## INSTRUCTIONS TO FOLLOW
Here, the job is to give back every entry below unchanged, omitting pictures.

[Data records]
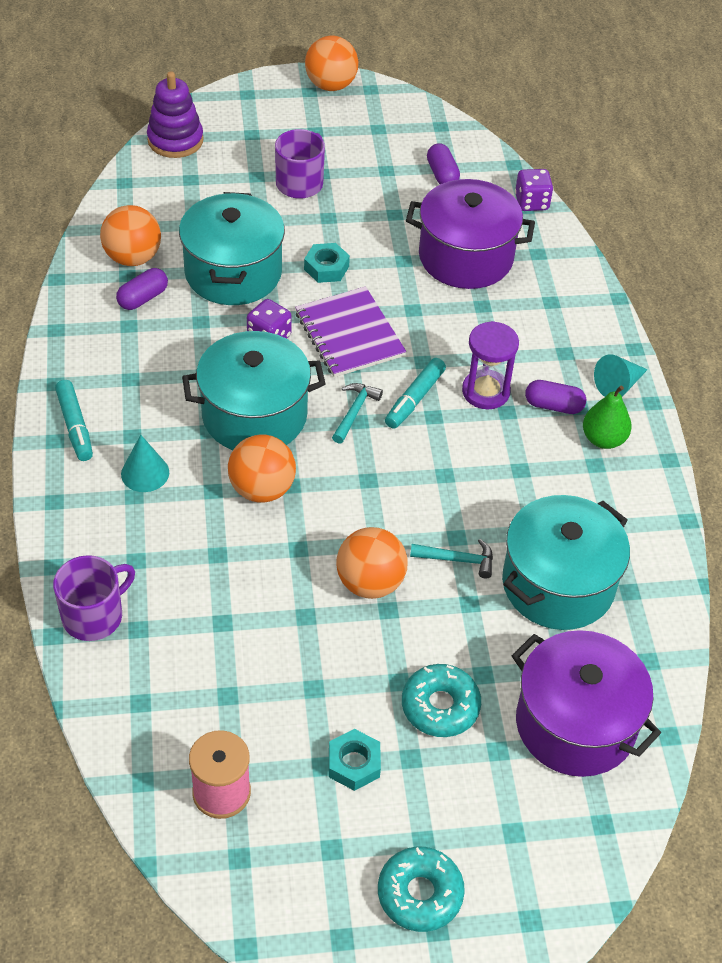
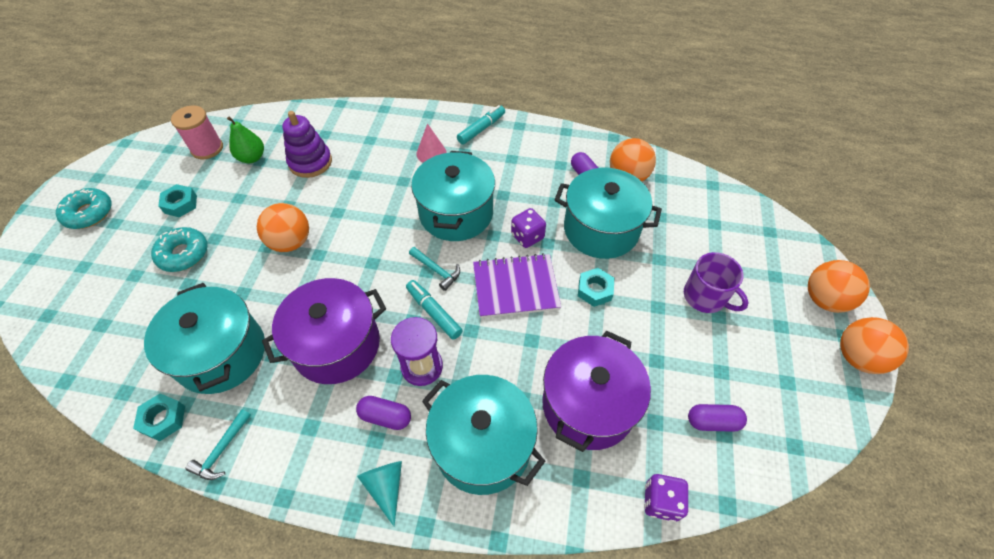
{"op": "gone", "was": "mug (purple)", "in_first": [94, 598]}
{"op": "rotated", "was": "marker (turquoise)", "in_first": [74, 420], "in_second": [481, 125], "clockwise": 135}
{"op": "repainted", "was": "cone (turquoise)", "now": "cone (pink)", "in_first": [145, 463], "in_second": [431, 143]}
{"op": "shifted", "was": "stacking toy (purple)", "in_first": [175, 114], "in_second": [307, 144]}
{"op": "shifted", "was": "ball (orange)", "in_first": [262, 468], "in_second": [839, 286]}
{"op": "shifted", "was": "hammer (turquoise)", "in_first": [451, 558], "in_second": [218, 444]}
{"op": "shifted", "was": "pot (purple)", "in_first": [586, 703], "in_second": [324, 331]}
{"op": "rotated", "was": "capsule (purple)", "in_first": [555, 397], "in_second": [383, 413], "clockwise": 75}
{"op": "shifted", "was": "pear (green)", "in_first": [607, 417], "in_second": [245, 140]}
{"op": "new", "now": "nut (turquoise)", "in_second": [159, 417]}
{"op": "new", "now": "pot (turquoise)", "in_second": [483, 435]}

## ANSWER SECTION
{"op": "gone", "was": "mug (purple)", "in_first": [94, 598]}
{"op": "rotated", "was": "marker (turquoise)", "in_first": [74, 420], "in_second": [481, 125], "clockwise": 135}
{"op": "repainted", "was": "cone (turquoise)", "now": "cone (pink)", "in_first": [145, 463], "in_second": [431, 143]}
{"op": "shifted", "was": "stacking toy (purple)", "in_first": [175, 114], "in_second": [307, 144]}
{"op": "shifted", "was": "ball (orange)", "in_first": [262, 468], "in_second": [839, 286]}
{"op": "shifted", "was": "hammer (turquoise)", "in_first": [451, 558], "in_second": [218, 444]}
{"op": "shifted", "was": "pot (purple)", "in_first": [586, 703], "in_second": [324, 331]}
{"op": "rotated", "was": "capsule (purple)", "in_first": [555, 397], "in_second": [383, 413], "clockwise": 75}
{"op": "shifted", "was": "pear (green)", "in_first": [607, 417], "in_second": [245, 140]}
{"op": "new", "now": "nut (turquoise)", "in_second": [159, 417]}
{"op": "new", "now": "pot (turquoise)", "in_second": [483, 435]}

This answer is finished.